Data excerpts ::
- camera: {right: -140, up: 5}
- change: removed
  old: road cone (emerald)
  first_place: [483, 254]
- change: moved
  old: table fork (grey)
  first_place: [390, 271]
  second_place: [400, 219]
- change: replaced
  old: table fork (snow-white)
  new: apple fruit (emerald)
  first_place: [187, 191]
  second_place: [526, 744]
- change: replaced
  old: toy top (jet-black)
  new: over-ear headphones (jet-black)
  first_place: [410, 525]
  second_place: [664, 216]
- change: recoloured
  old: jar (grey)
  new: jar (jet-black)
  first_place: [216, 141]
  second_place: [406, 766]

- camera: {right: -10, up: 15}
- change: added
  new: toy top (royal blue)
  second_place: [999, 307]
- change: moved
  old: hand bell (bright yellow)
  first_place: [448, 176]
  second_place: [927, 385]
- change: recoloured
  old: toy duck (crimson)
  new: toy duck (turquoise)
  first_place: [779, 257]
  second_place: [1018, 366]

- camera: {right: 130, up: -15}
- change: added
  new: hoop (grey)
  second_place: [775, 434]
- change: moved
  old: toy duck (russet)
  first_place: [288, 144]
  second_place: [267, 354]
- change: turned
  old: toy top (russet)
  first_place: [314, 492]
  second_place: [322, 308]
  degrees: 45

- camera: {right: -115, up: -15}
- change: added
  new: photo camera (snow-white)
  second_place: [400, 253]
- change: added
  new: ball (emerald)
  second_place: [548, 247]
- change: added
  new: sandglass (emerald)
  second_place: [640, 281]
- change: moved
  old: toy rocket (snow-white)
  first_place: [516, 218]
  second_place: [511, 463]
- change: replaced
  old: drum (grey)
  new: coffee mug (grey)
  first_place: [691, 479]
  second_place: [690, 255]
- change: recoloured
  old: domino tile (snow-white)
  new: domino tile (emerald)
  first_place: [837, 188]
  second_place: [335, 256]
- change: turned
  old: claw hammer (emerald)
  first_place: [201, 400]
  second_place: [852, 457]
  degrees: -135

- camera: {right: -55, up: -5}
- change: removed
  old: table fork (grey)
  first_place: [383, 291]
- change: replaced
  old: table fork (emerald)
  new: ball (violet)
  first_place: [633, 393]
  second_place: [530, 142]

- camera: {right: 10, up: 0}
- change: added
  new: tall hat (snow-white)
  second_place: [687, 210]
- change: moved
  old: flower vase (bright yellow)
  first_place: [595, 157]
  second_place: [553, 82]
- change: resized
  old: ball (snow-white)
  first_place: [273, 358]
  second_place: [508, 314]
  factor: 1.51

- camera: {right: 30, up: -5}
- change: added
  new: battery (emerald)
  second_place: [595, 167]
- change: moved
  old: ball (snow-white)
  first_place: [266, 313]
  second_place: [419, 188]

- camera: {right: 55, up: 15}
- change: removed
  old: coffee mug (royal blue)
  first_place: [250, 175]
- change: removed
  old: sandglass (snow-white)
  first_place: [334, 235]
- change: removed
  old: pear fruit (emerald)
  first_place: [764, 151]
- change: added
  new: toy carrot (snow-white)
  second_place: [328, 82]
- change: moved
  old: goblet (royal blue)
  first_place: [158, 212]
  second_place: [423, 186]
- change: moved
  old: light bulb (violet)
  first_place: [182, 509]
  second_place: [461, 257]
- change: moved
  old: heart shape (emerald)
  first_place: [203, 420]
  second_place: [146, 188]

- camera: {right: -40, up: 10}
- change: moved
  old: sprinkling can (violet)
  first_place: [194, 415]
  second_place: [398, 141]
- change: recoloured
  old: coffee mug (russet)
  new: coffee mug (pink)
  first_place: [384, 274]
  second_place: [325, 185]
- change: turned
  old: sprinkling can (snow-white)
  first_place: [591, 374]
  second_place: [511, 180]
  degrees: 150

Aim of the exercise :: What you give back should be only the lines of the records above, starting at the line with "new: over-ear headphones (jet-black)" and ending at the line with "first_place: [216, 141]", restated word for word.

Worked solution ::
  new: over-ear headphones (jet-black)
  first_place: [410, 525]
  second_place: [664, 216]
- change: recoloured
  old: jar (grey)
  new: jar (jet-black)
  first_place: [216, 141]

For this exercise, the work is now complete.